[Task prompt]
Repeat each record exactly as written, and drop any images.

[Data]
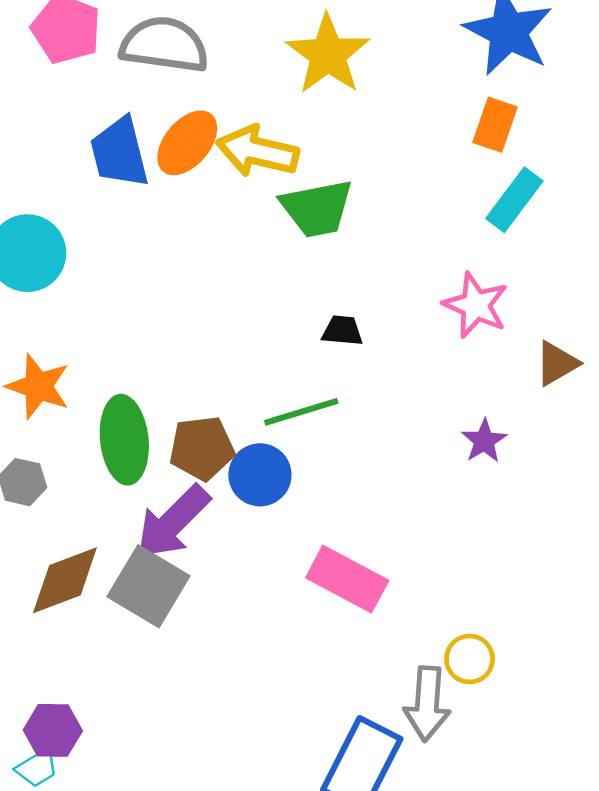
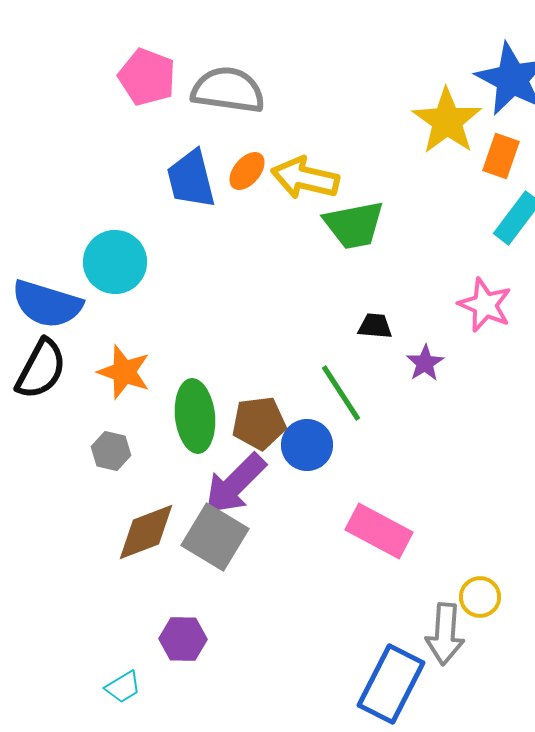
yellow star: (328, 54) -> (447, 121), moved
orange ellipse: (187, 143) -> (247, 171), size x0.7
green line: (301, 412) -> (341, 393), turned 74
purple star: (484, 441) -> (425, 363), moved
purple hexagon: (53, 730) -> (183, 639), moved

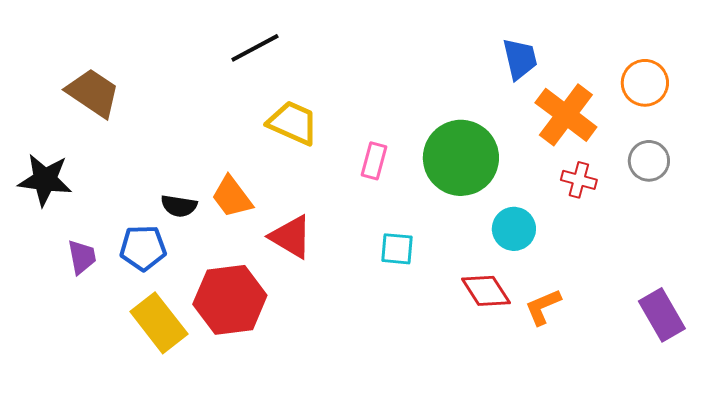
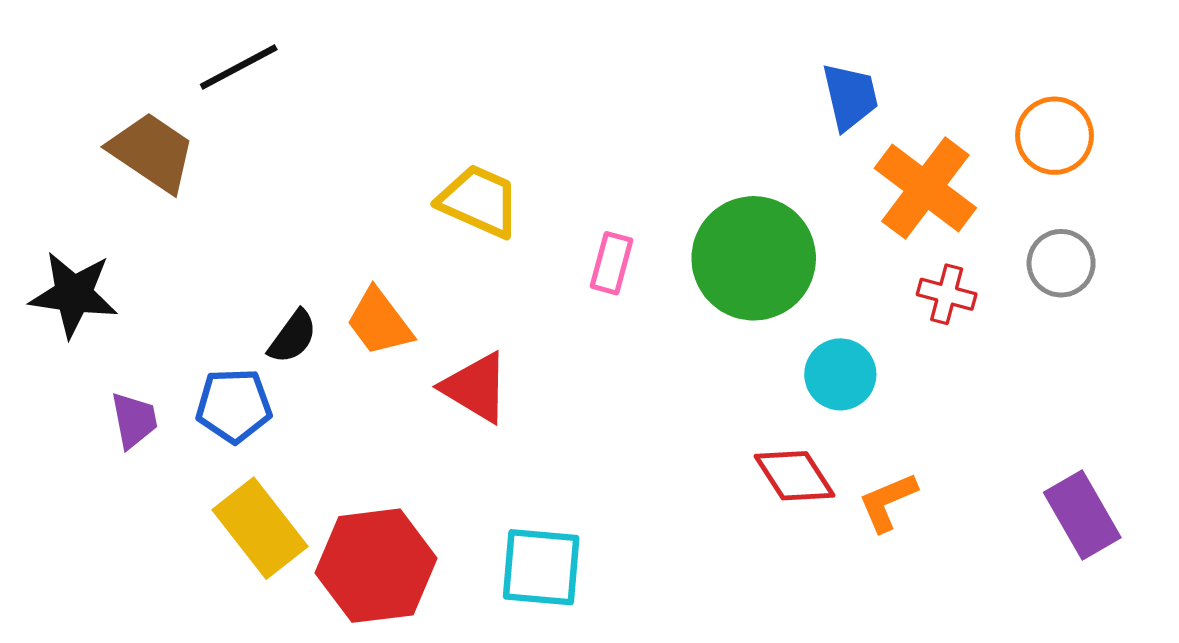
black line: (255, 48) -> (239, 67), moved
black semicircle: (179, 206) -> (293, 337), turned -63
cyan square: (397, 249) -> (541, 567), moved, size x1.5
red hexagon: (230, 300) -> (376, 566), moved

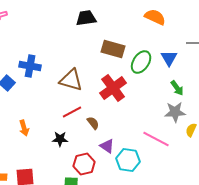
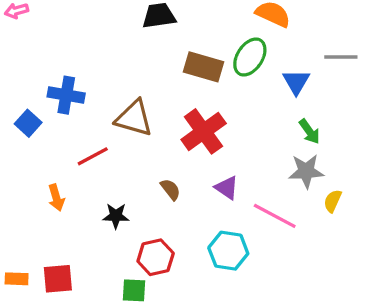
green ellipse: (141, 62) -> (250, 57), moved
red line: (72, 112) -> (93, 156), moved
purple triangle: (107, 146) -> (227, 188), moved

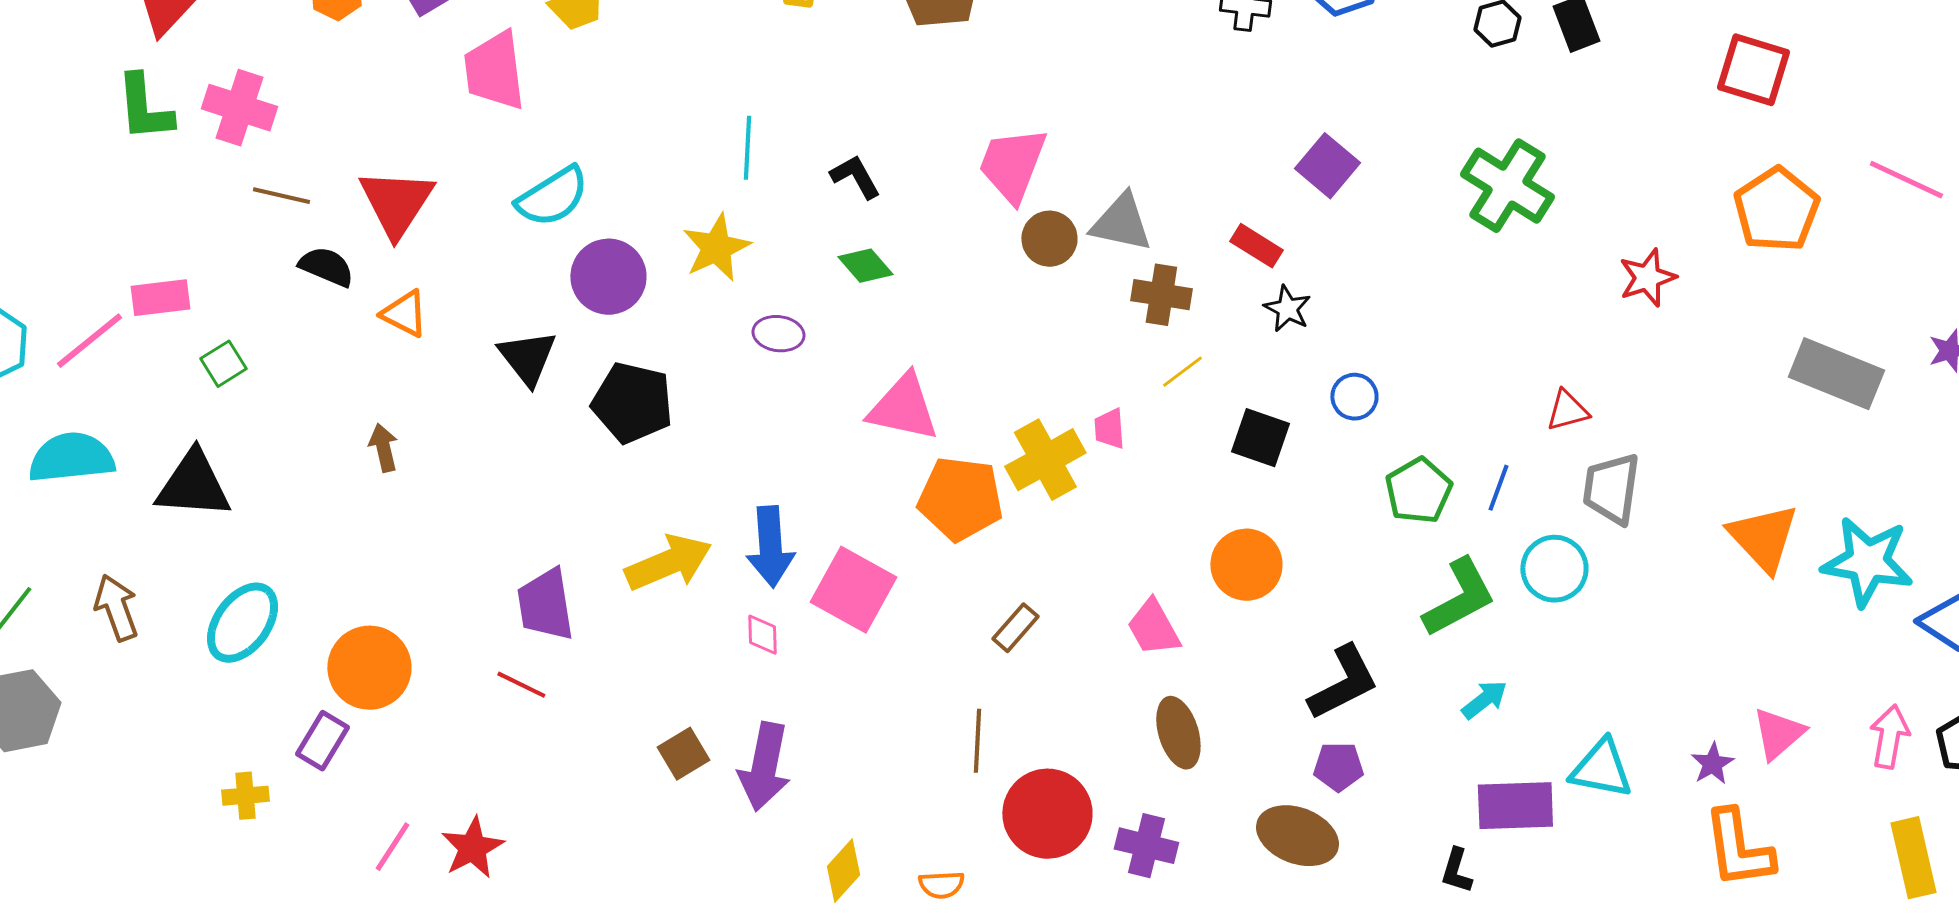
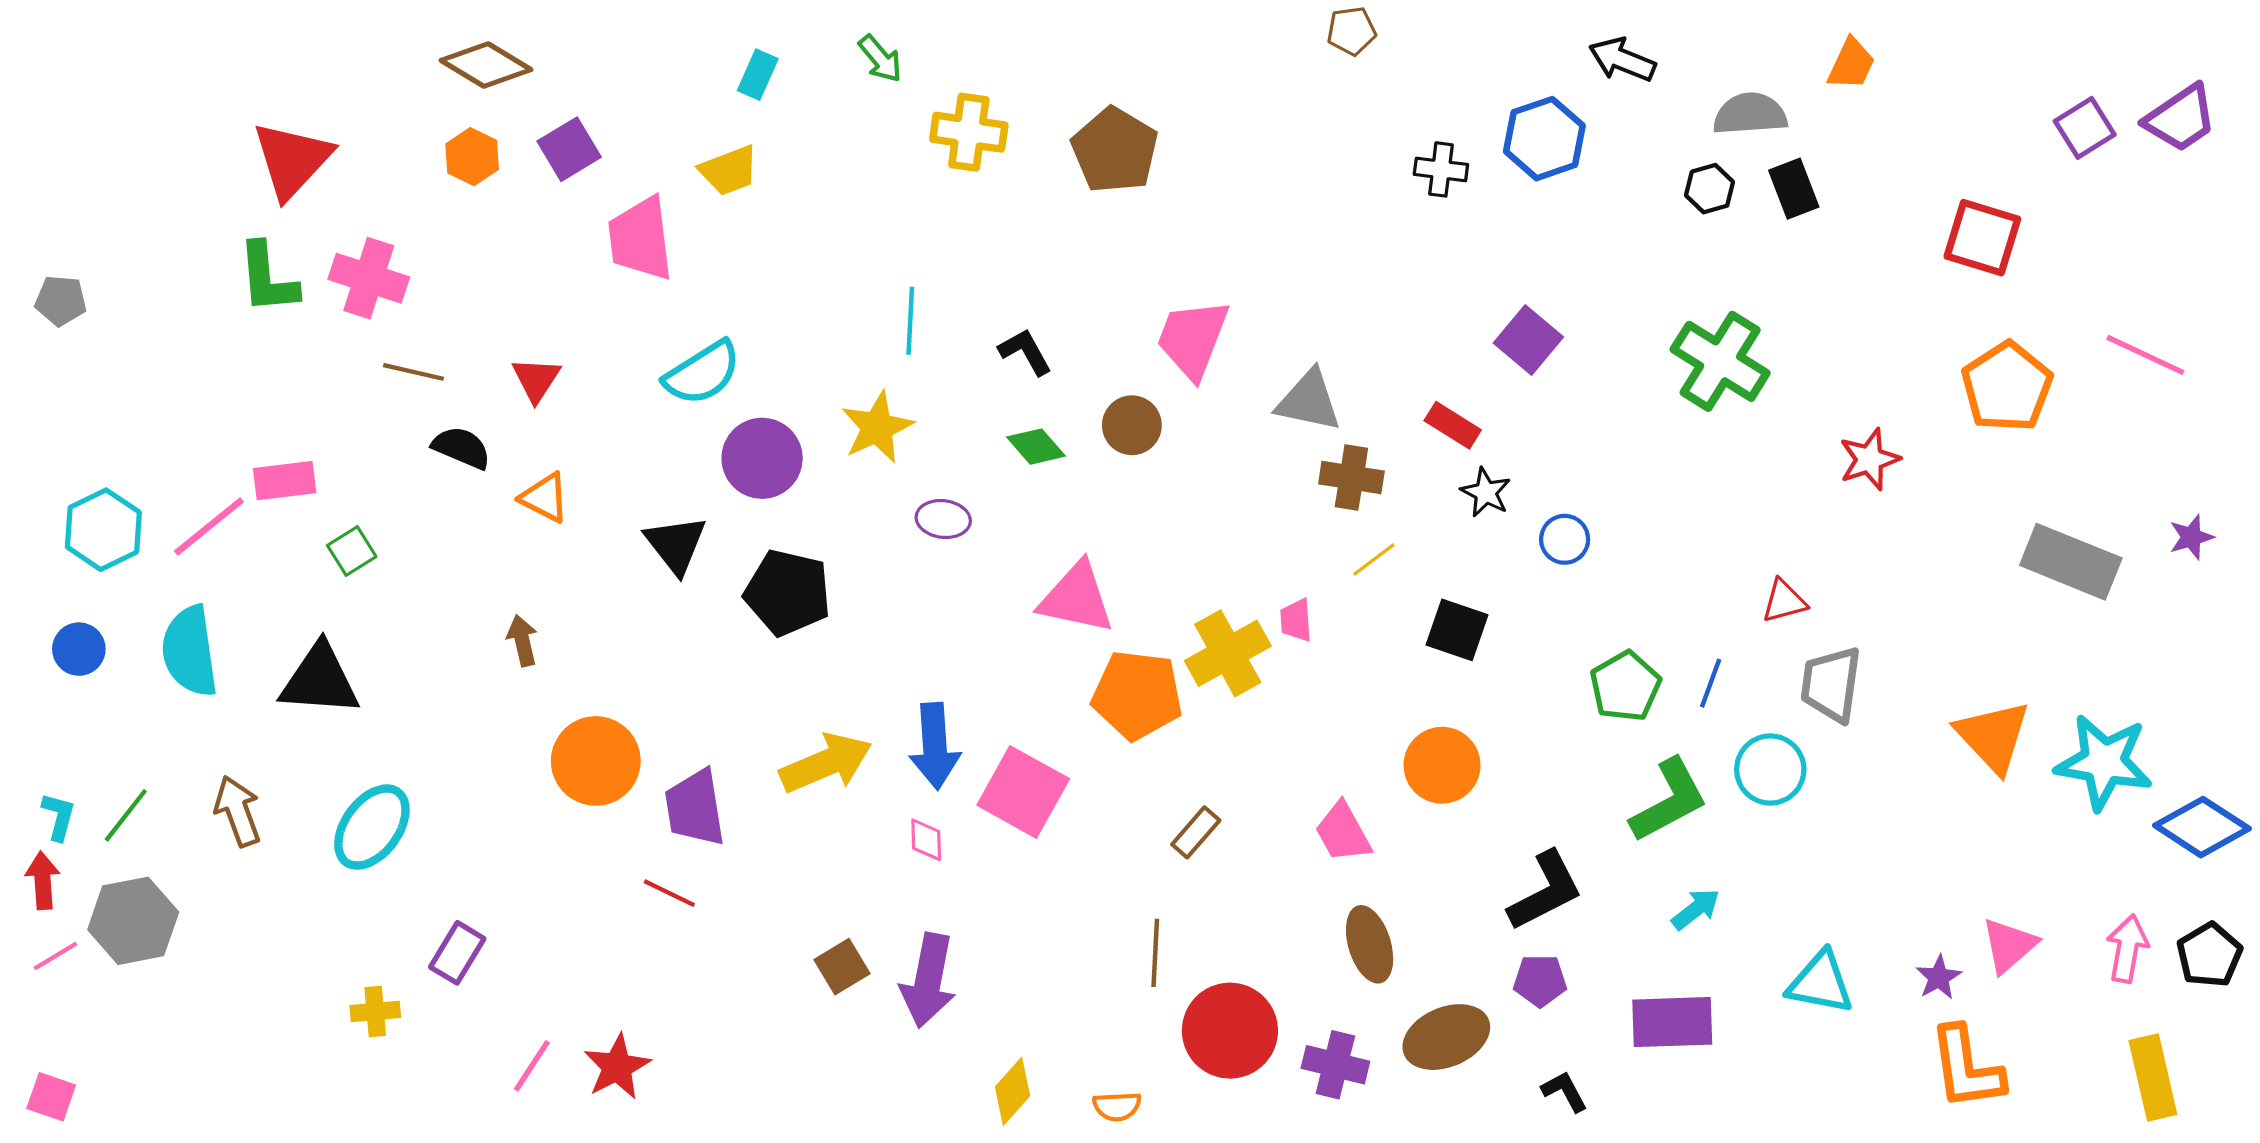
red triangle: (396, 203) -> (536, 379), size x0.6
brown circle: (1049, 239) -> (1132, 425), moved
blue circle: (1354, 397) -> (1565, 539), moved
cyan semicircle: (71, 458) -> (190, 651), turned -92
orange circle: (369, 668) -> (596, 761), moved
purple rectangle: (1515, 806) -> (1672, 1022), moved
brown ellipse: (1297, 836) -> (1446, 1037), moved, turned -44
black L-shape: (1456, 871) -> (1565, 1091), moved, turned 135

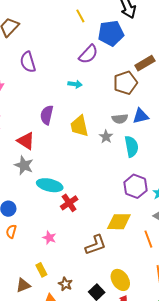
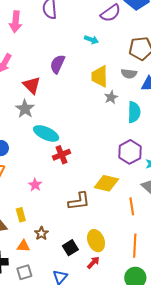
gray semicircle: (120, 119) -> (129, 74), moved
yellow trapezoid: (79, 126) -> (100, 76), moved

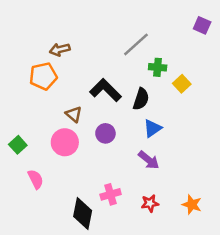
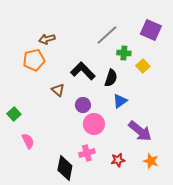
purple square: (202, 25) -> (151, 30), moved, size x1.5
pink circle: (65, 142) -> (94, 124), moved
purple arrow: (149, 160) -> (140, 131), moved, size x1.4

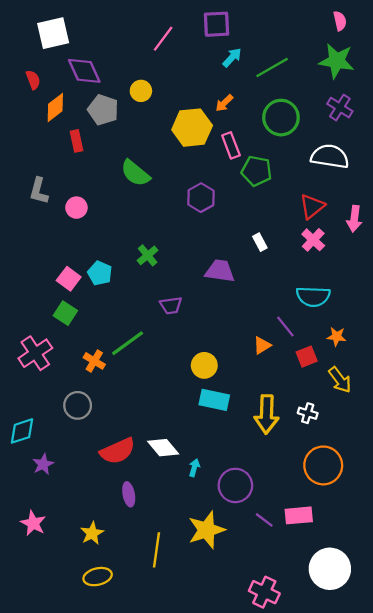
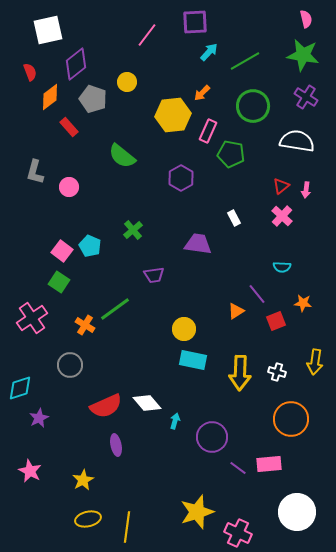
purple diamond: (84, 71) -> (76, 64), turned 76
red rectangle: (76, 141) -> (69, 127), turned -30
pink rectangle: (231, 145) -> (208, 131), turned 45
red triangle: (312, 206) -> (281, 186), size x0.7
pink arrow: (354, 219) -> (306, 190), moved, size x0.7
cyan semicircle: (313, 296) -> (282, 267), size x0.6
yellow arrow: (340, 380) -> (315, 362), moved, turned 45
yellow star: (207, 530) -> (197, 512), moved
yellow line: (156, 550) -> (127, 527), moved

[Solution to the exercise]
yellow star: (328, 54) -> (447, 121), moved
orange ellipse: (187, 143) -> (247, 171), size x0.7
green line: (301, 412) -> (341, 393), turned 74
purple star: (484, 441) -> (425, 363), moved
purple hexagon: (53, 730) -> (183, 639), moved

black line: (255, 48) -> (239, 67), moved
black semicircle: (179, 206) -> (293, 337), turned -63
cyan square: (397, 249) -> (541, 567), moved, size x1.5
red hexagon: (230, 300) -> (376, 566), moved

green ellipse: (141, 62) -> (250, 57), moved
red line: (72, 112) -> (93, 156), moved
purple triangle: (107, 146) -> (227, 188), moved

red triangle: (396, 203) -> (536, 379), size x0.6
brown circle: (1049, 239) -> (1132, 425), moved
blue circle: (1354, 397) -> (1565, 539), moved
cyan semicircle: (71, 458) -> (190, 651), turned -92
orange circle: (369, 668) -> (596, 761), moved
purple rectangle: (1515, 806) -> (1672, 1022), moved
brown ellipse: (1297, 836) -> (1446, 1037), moved, turned -44
black L-shape: (1456, 871) -> (1565, 1091), moved, turned 135

gray semicircle: (120, 119) -> (129, 74), moved
yellow trapezoid: (79, 126) -> (100, 76), moved

purple square: (202, 25) -> (151, 30), moved, size x1.5
pink circle: (65, 142) -> (94, 124), moved
purple arrow: (149, 160) -> (140, 131), moved, size x1.4

purple diamond: (84, 71) -> (76, 64), turned 76
red rectangle: (76, 141) -> (69, 127), turned -30
pink rectangle: (231, 145) -> (208, 131), turned 45
red triangle: (312, 206) -> (281, 186), size x0.7
pink arrow: (354, 219) -> (306, 190), moved, size x0.7
cyan semicircle: (313, 296) -> (282, 267), size x0.6
yellow arrow: (340, 380) -> (315, 362), moved, turned 45
yellow star: (207, 530) -> (197, 512), moved
yellow line: (156, 550) -> (127, 527), moved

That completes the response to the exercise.